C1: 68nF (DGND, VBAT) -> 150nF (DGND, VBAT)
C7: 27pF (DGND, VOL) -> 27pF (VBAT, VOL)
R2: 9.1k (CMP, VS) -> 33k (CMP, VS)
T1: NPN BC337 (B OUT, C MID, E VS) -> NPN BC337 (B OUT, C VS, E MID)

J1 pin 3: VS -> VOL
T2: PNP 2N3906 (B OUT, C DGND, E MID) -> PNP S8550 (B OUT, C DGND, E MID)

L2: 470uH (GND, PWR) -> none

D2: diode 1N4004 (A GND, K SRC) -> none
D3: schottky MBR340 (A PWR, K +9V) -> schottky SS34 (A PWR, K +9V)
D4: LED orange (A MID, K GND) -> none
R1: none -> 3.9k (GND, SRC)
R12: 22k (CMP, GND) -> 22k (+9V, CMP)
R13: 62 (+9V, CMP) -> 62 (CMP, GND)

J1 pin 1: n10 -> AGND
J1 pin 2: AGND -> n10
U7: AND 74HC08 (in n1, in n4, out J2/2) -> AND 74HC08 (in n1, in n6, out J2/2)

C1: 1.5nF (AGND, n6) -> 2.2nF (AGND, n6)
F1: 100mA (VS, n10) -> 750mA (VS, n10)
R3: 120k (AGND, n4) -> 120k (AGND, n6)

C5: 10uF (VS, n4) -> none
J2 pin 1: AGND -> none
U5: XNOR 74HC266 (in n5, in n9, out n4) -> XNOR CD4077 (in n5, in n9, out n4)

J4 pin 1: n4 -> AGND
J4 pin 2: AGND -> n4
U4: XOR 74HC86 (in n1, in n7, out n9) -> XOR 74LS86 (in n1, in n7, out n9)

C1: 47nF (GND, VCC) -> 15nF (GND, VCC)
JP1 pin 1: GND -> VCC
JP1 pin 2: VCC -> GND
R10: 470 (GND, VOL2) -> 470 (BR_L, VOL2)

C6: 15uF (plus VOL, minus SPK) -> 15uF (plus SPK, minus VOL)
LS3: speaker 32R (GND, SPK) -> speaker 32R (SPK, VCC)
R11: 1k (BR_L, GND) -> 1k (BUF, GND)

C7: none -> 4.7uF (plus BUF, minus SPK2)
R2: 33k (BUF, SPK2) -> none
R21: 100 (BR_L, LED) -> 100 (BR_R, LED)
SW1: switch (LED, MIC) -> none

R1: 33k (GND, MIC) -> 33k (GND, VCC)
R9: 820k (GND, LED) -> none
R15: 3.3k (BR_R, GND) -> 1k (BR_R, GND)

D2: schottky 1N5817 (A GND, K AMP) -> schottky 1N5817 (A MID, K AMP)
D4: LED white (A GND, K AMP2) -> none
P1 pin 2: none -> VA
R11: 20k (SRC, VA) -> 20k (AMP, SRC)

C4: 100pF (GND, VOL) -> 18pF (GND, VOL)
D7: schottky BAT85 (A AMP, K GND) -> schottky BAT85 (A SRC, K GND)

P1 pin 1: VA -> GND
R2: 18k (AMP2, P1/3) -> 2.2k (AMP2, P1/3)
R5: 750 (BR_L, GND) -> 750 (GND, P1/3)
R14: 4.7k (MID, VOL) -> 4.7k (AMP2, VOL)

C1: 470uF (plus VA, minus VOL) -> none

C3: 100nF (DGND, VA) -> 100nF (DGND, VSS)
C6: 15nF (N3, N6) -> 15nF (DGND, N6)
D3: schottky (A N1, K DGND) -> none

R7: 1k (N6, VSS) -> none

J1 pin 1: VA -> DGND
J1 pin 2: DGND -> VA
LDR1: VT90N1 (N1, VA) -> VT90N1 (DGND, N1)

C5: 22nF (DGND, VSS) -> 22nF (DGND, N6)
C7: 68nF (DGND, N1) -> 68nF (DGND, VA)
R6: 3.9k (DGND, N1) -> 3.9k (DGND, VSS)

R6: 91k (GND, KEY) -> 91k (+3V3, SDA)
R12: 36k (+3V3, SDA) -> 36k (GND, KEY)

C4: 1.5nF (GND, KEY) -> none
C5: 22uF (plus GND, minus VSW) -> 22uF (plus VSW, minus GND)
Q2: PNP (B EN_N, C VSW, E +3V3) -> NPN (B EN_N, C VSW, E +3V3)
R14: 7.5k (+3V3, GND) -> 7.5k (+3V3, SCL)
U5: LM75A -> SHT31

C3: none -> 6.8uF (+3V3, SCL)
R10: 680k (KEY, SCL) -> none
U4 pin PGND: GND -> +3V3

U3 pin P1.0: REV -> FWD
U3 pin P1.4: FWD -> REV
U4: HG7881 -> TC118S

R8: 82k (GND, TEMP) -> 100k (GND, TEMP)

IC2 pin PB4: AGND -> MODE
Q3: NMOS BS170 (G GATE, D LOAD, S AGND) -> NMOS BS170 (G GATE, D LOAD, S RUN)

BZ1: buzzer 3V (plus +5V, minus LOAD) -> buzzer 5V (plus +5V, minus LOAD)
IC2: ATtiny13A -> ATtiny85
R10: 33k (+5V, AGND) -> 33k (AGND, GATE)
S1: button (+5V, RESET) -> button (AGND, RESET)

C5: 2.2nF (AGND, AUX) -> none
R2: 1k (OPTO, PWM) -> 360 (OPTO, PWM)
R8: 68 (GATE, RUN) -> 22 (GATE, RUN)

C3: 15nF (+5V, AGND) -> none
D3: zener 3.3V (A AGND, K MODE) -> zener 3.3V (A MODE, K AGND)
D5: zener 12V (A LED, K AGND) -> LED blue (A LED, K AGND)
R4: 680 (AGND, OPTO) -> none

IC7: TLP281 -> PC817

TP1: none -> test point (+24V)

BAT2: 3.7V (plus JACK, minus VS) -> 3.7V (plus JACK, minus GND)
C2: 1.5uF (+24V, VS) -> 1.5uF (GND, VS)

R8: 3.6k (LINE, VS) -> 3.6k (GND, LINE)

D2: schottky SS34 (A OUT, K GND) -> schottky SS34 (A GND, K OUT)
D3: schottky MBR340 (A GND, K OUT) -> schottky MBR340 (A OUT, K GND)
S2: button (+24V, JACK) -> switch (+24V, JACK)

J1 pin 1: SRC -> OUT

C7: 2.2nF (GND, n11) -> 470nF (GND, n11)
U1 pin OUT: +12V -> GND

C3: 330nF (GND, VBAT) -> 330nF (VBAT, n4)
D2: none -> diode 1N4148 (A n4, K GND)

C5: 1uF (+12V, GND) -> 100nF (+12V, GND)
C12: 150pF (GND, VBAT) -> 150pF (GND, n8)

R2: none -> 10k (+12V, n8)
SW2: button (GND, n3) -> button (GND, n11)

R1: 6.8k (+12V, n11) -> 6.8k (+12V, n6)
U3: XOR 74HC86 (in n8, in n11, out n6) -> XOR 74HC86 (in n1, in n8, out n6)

════════

*Work order*
All the data is to be copied over exactly as it stands.

*The answer*
C1: 68nF (DGND, VBAT) -> 150nF (DGND, VBAT)
C7: 27pF (DGND, VOL) -> 27pF (VBAT, VOL)
R2: 9.1k (CMP, VS) -> 33k (CMP, VS)
T1: NPN BC337 (B OUT, C MID, E VS) -> NPN BC337 (B OUT, C VS, E MID)

J1 pin 3: VS -> VOL
T2: PNP 2N3906 (B OUT, C DGND, E MID) -> PNP S8550 (B OUT, C DGND, E MID)

L2: 470uH (GND, PWR) -> none

D2: diode 1N4004 (A GND, K SRC) -> none
D3: schottky MBR340 (A PWR, K +9V) -> schottky SS34 (A PWR, K +9V)
D4: LED orange (A MID, K GND) -> none
R1: none -> 3.9k (GND, SRC)
R12: 22k (CMP, GND) -> 22k (+9V, CMP)
R13: 62 (+9V, CMP) -> 62 (CMP, GND)

J1 pin 1: n10 -> AGND
J1 pin 2: AGND -> n10
U7: AND 74HC08 (in n1, in n4, out J2/2) -> AND 74HC08 (in n1, in n6, out J2/2)

C1: 1.5nF (AGND, n6) -> 2.2nF (AGND, n6)
F1: 100mA (VS, n10) -> 750mA (VS, n10)
R3: 120k (AGND, n4) -> 120k (AGND, n6)

C5: 10uF (VS, n4) -> none
J2 pin 1: AGND -> none
U5: XNOR 74HC266 (in n5, in n9, out n4) -> XNOR CD4077 (in n5, in n9, out n4)

J4 pin 1: n4 -> AGND
J4 pin 2: AGND -> n4
U4: XOR 74HC86 (in n1, in n7, out n9) -> XOR 74LS86 (in n1, in n7, out n9)

C1: 47nF (GND, VCC) -> 15nF (GND, VCC)
JP1 pin 1: GND -> VCC
JP1 pin 2: VCC -> GND
R10: 470 (GND, VOL2) -> 470 (BR_L, VOL2)

C6: 15uF (plus VOL, minus SPK) -> 15uF (plus SPK, minus VOL)
LS3: speaker 32R (GND, SPK) -> speaker 32R (SPK, VCC)
R11: 1k (BR_L, GND) -> 1k (BUF, GND)

C7: none -> 4.7uF (plus BUF, minus SPK2)
R2: 33k (BUF, SPK2) -> none
R21: 100 (BR_L, LED) -> 100 (BR_R, LED)
SW1: switch (LED, MIC) -> none

R1: 33k (GND, MIC) -> 33k (GND, VCC)
R9: 820k (GND, LED) -> none
R15: 3.3k (BR_R, GND) -> 1k (BR_R, GND)

D2: schottky 1N5817 (A GND, K AMP) -> schottky 1N5817 (A MID, K AMP)
D4: LED white (A GND, K AMP2) -> none
P1 pin 2: none -> VA
R11: 20k (SRC, VA) -> 20k (AMP, SRC)

C4: 100pF (GND, VOL) -> 18pF (GND, VOL)
D7: schottky BAT85 (A AMP, K GND) -> schottky BAT85 (A SRC, K GND)

P1 pin 1: VA -> GND
R2: 18k (AMP2, P1/3) -> 2.2k (AMP2, P1/3)
R5: 750 (BR_L, GND) -> 750 (GND, P1/3)
R14: 4.7k (MID, VOL) -> 4.7k (AMP2, VOL)

C1: 470uF (plus VA, minus VOL) -> none

C3: 100nF (DGND, VA) -> 100nF (DGND, VSS)
C6: 15nF (N3, N6) -> 15nF (DGND, N6)
D3: schottky (A N1, K DGND) -> none

R7: 1k (N6, VSS) -> none

J1 pin 1: VA -> DGND
J1 pin 2: DGND -> VA
LDR1: VT90N1 (N1, VA) -> VT90N1 (DGND, N1)

C5: 22nF (DGND, VSS) -> 22nF (DGND, N6)
C7: 68nF (DGND, N1) -> 68nF (DGND, VA)
R6: 3.9k (DGND, N1) -> 3.9k (DGND, VSS)

R6: 91k (GND, KEY) -> 91k (+3V3, SDA)
R12: 36k (+3V3, SDA) -> 36k (GND, KEY)

C4: 1.5nF (GND, KEY) -> none
C5: 22uF (plus GND, minus VSW) -> 22uF (plus VSW, minus GND)
Q2: PNP (B EN_N, C VSW, E +3V3) -> NPN (B EN_N, C VSW, E +3V3)
R14: 7.5k (+3V3, GND) -> 7.5k (+3V3, SCL)
U5: LM75A -> SHT31

C3: none -> 6.8uF (+3V3, SCL)
R10: 680k (KEY, SCL) -> none
U4 pin PGND: GND -> +3V3

U3 pin P1.0: REV -> FWD
U3 pin P1.4: FWD -> REV
U4: HG7881 -> TC118S

R8: 82k (GND, TEMP) -> 100k (GND, TEMP)

IC2 pin PB4: AGND -> MODE
Q3: NMOS BS170 (G GATE, D LOAD, S AGND) -> NMOS BS170 (G GATE, D LOAD, S RUN)

BZ1: buzzer 3V (plus +5V, minus LOAD) -> buzzer 5V (plus +5V, minus LOAD)
IC2: ATtiny13A -> ATtiny85
R10: 33k (+5V, AGND) -> 33k (AGND, GATE)
S1: button (+5V, RESET) -> button (AGND, RESET)

C5: 2.2nF (AGND, AUX) -> none
R2: 1k (OPTO, PWM) -> 360 (OPTO, PWM)
R8: 68 (GATE, RUN) -> 22 (GATE, RUN)

C3: 15nF (+5V, AGND) -> none
D3: zener 3.3V (A AGND, K MODE) -> zener 3.3V (A MODE, K AGND)
D5: zener 12V (A LED, K AGND) -> LED blue (A LED, K AGND)
R4: 680 (AGND, OPTO) -> none

IC7: TLP281 -> PC817

TP1: none -> test point (+24V)

BAT2: 3.7V (plus JACK, minus VS) -> 3.7V (plus JACK, minus GND)
C2: 1.5uF (+24V, VS) -> 1.5uF (GND, VS)

R8: 3.6k (LINE, VS) -> 3.6k (GND, LINE)

D2: schottky SS34 (A OUT, K GND) -> schottky SS34 (A GND, K OUT)
D3: schottky MBR340 (A GND, K OUT) -> schottky MBR340 (A OUT, K GND)
S2: button (+24V, JACK) -> switch (+24V, JACK)

J1 pin 1: SRC -> OUT

C7: 2.2nF (GND, n11) -> 470nF (GND, n11)
U1 pin OUT: +12V -> GND

C3: 330nF (GND, VBAT) -> 330nF (VBAT, n4)
D2: none -> diode 1N4148 (A n4, K GND)

C5: 1uF (+12V, GND) -> 100nF (+12V, GND)
C12: 150pF (GND, VBAT) -> 150pF (GND, n8)

R2: none -> 10k (+12V, n8)
SW2: button (GND, n3) -> button (GND, n11)

R1: 6.8k (+12V, n11) -> 6.8k (+12V, n6)
U3: XOR 74HC86 (in n8, in n11, out n6) -> XOR 74HC86 (in n1, in n8, out n6)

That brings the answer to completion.